### What you have to do
Everything in the data must be repeated exactly, apart from the pictures, which are left out.

### Exercise data
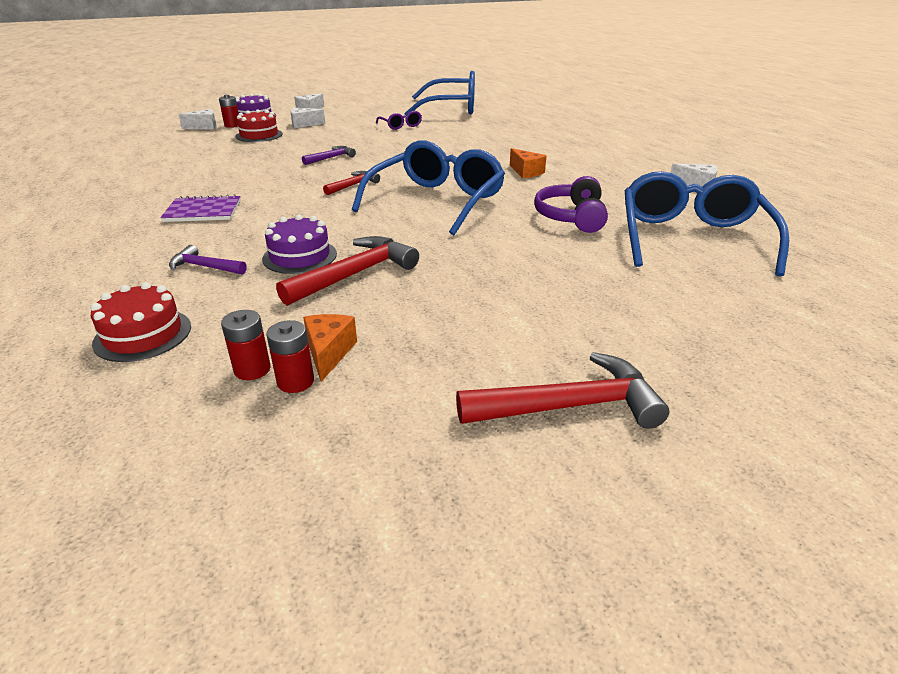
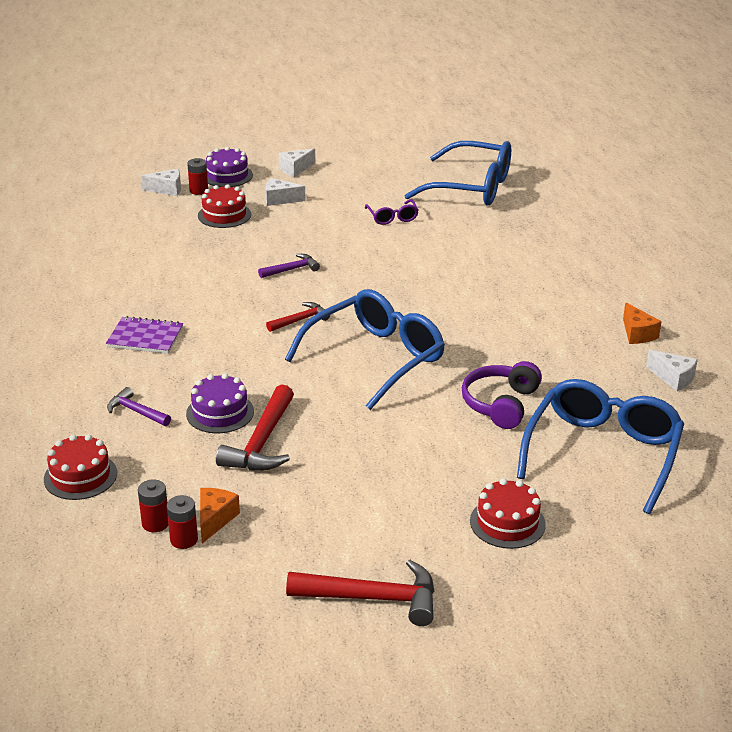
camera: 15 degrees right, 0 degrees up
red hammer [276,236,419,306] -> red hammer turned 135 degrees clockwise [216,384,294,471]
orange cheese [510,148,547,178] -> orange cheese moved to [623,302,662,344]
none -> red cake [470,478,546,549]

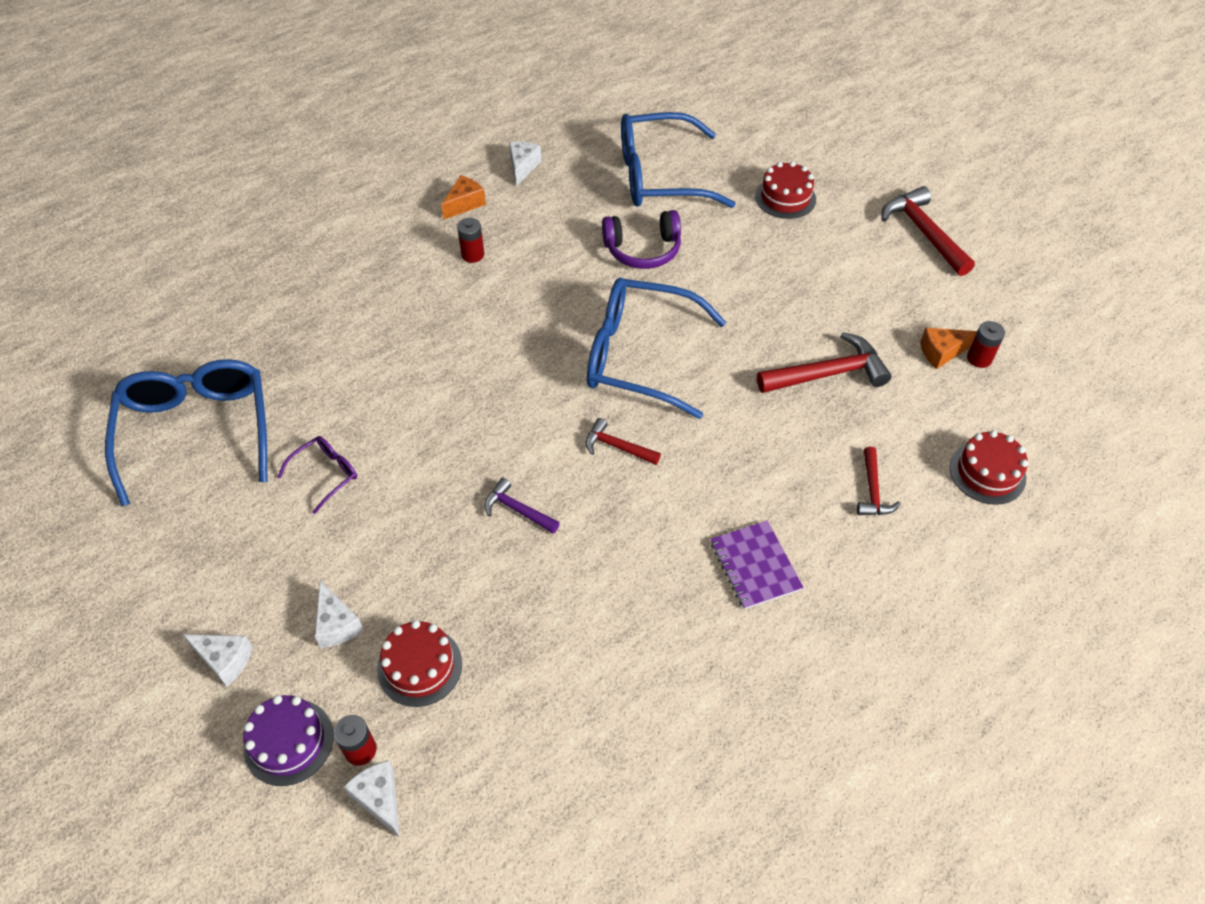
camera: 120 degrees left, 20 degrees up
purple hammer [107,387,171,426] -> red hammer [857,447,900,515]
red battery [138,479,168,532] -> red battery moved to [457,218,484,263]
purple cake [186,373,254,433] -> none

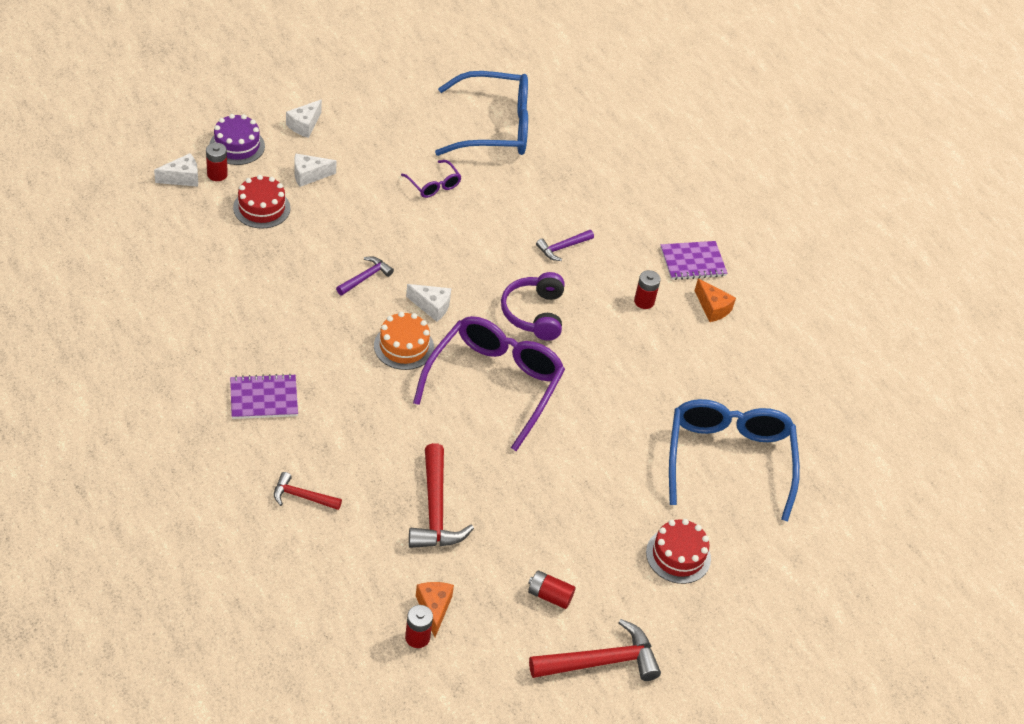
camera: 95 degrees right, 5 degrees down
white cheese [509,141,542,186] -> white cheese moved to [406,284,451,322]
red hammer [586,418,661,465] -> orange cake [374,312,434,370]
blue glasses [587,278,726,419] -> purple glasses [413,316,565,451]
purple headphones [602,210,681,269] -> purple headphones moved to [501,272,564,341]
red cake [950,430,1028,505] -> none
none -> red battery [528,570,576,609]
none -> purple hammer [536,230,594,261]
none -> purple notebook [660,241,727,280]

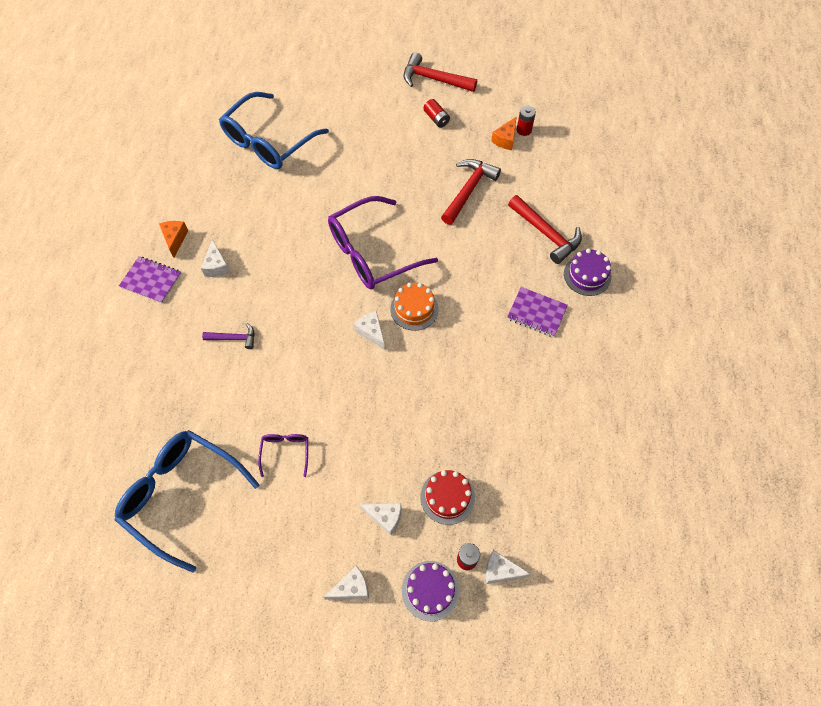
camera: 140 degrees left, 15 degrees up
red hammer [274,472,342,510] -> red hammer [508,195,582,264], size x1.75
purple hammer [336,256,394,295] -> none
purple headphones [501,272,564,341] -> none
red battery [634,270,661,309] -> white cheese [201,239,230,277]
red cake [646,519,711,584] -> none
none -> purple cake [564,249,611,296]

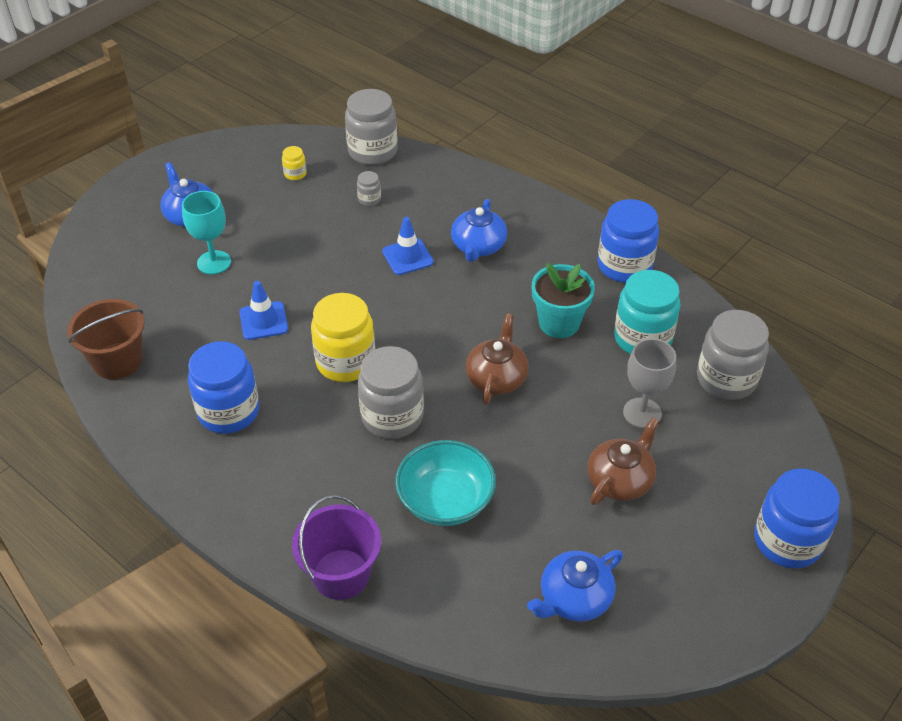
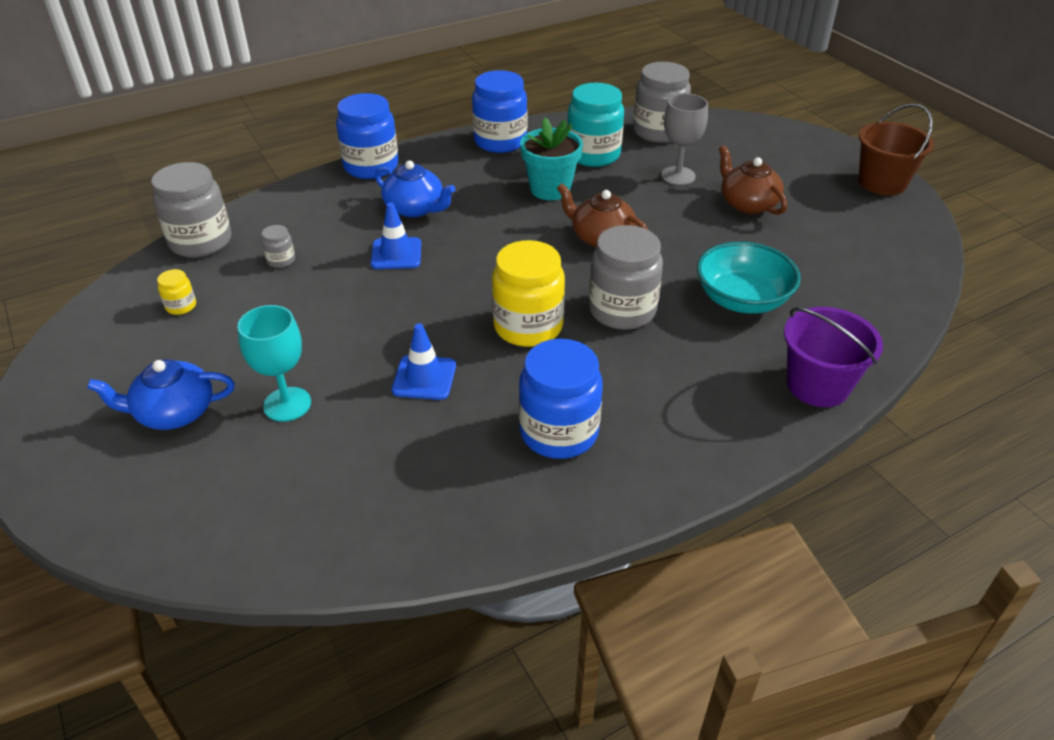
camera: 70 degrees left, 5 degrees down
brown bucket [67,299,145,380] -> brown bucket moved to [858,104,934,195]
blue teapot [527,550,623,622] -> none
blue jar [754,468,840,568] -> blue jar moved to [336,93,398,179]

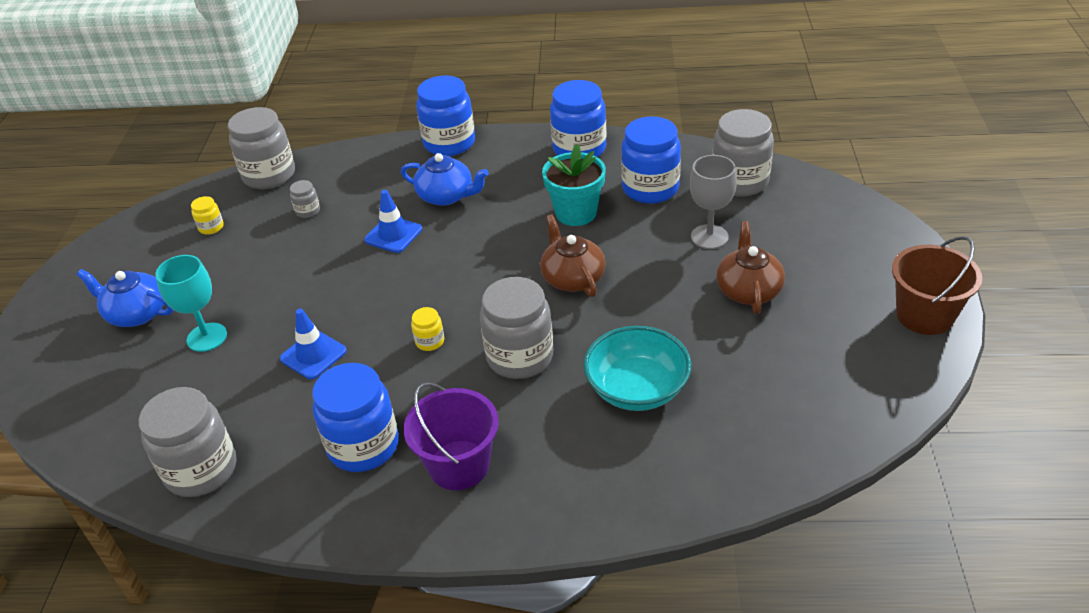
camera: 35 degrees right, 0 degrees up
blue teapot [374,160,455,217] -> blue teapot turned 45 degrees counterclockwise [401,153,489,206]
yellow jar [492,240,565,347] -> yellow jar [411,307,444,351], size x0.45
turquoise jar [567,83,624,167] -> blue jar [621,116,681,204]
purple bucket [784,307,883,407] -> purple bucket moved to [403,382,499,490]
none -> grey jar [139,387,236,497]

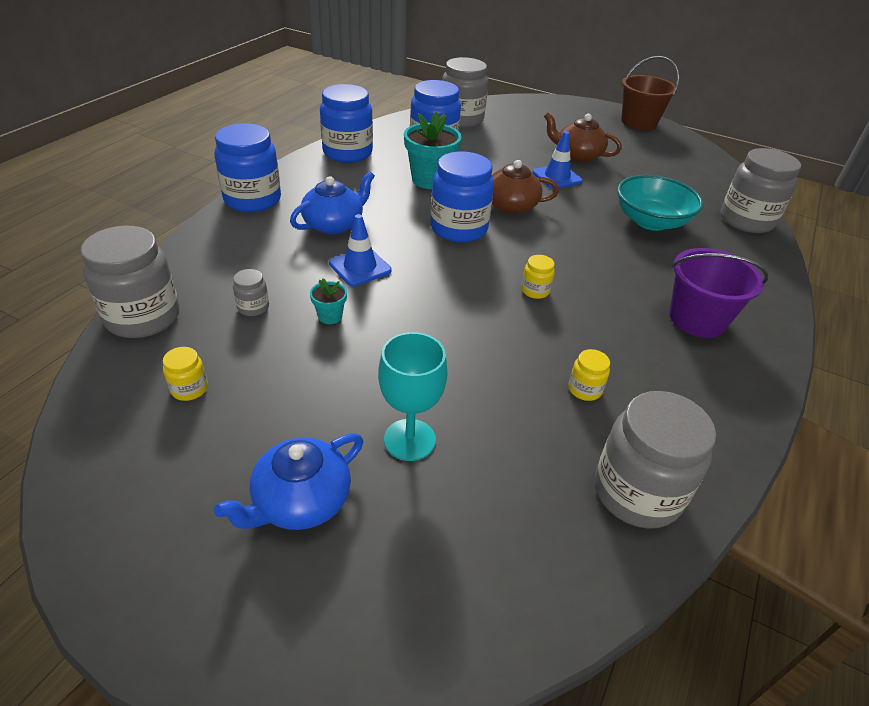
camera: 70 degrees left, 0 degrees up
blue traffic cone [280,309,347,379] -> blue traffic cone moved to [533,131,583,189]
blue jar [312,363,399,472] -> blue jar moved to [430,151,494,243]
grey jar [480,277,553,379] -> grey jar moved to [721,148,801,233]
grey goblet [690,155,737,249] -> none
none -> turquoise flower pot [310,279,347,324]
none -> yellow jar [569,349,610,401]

### Task answer
camera: 15 degrees right, 0 degrees up
red hammer [276,236,419,306] -> red hammer turned 135 degrees clockwise [216,384,294,471]
orange cheese [510,148,547,178] -> orange cheese moved to [623,302,662,344]
none -> red cake [470,478,546,549]

camera: 120 degrees left, 20 degrees up
purple hammer [107,387,171,426] -> red hammer [857,447,900,515]
red battery [138,479,168,532] -> red battery moved to [457,218,484,263]
purple cake [186,373,254,433] -> none

camera: 95 degrees right, 5 degrees down
white cheese [509,141,542,186] -> white cheese moved to [406,284,451,322]
red hammer [586,418,661,465] -> orange cake [374,312,434,370]
blue glasses [587,278,726,419] -> purple glasses [413,316,565,451]
purple headphones [602,210,681,269] -> purple headphones moved to [501,272,564,341]
red cake [950,430,1028,505] -> none
none -> red battery [528,570,576,609]
none -> purple hammer [536,230,594,261]
none -> purple notebook [660,241,727,280]

camera: 140 degrees left, 15 degrees up
red hammer [274,472,342,510] -> red hammer [508,195,582,264], size x1.75
purple hammer [336,256,394,295] -> none
purple headphones [501,272,564,341] -> none
red battery [634,270,661,309] -> white cheese [201,239,230,277]
red cake [646,519,711,584] -> none
none -> purple cake [564,249,611,296]

camera: 70 degrees left, 5 degrees down
brown bucket [67,299,145,380] -> brown bucket moved to [858,104,934,195]
blue teapot [527,550,623,622] -> none
blue jar [754,468,840,568] -> blue jar moved to [336,93,398,179]

camera: 35 degrees right, 0 degrees up
blue teapot [374,160,455,217] -> blue teapot turned 45 degrees counterclockwise [401,153,489,206]
yellow jar [492,240,565,347] -> yellow jar [411,307,444,351], size x0.45
turquoise jar [567,83,624,167] -> blue jar [621,116,681,204]
purple bucket [784,307,883,407] -> purple bucket moved to [403,382,499,490]
none -> grey jar [139,387,236,497]

camera: 70 degrees left, 0 degrees up
blue traffic cone [280,309,347,379] -> blue traffic cone moved to [533,131,583,189]
blue jar [312,363,399,472] -> blue jar moved to [430,151,494,243]
grey jar [480,277,553,379] -> grey jar moved to [721,148,801,233]
grey goblet [690,155,737,249] -> none
none -> turquoise flower pot [310,279,347,324]
none -> yellow jar [569,349,610,401]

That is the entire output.